#### DATASET RECORDS ####

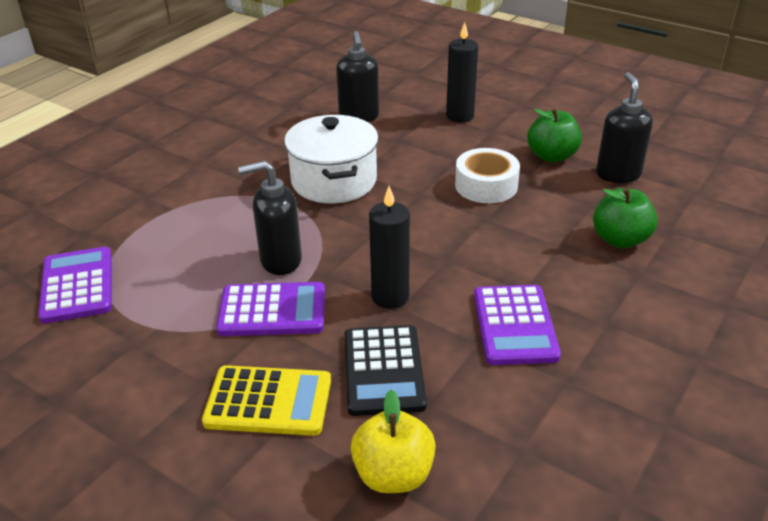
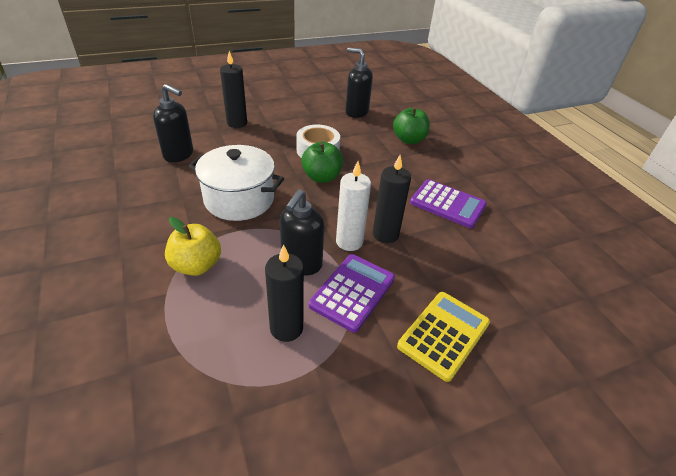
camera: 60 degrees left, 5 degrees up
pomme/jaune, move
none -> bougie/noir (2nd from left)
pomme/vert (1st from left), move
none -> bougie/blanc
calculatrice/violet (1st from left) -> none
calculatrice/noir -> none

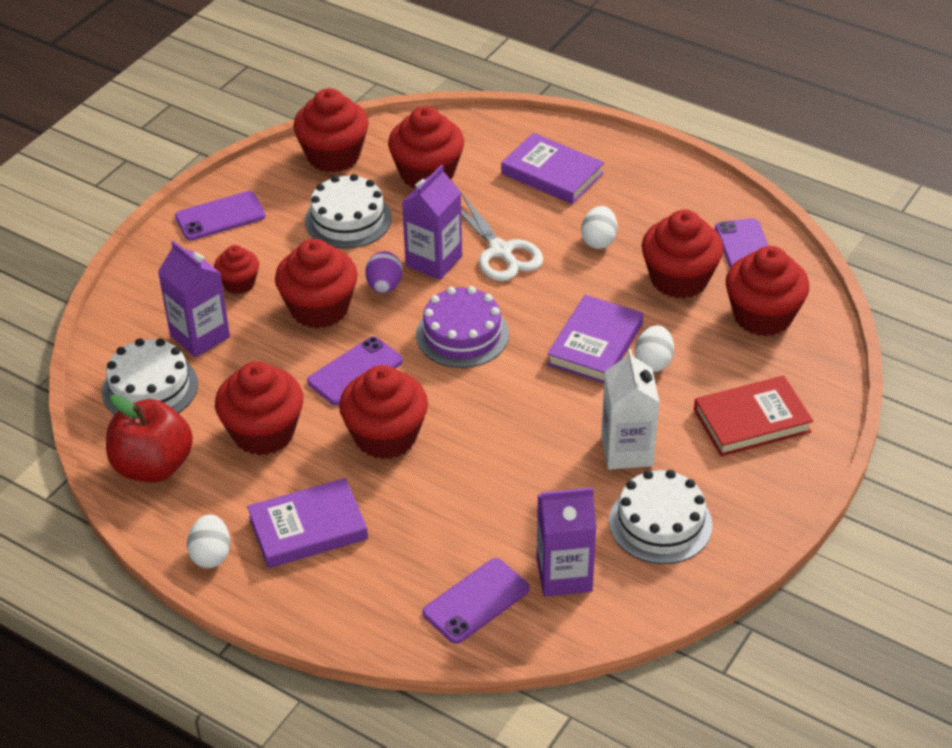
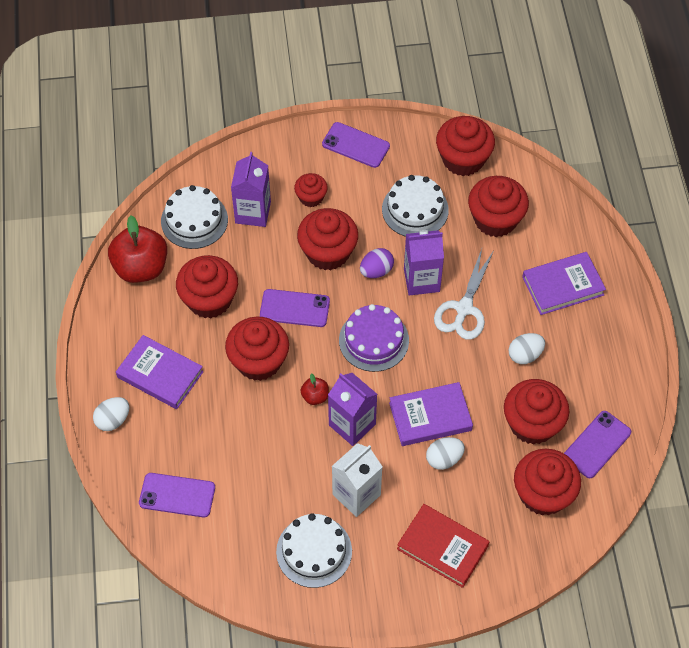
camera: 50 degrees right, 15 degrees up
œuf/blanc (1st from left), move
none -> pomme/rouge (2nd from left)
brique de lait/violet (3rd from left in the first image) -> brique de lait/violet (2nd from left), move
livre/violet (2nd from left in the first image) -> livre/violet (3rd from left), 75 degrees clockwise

####

## WHAT TO PRODUCE
Set the listing down in full and exactly. Pictures within it should not appear in the copy.

## ANSWER
camera: 60 degrees left, 5 degrees up
pomme/jaune, move
none -> bougie/noir (2nd from left)
pomme/vert (1st from left), move
none -> bougie/blanc
calculatrice/violet (1st from left) -> none
calculatrice/noir -> none

camera: 50 degrees right, 15 degrees up
œuf/blanc (1st from left), move
none -> pomme/rouge (2nd from left)
brique de lait/violet (3rd from left in the first image) -> brique de lait/violet (2nd from left), move
livre/violet (2nd from left in the first image) -> livre/violet (3rd from left), 75 degrees clockwise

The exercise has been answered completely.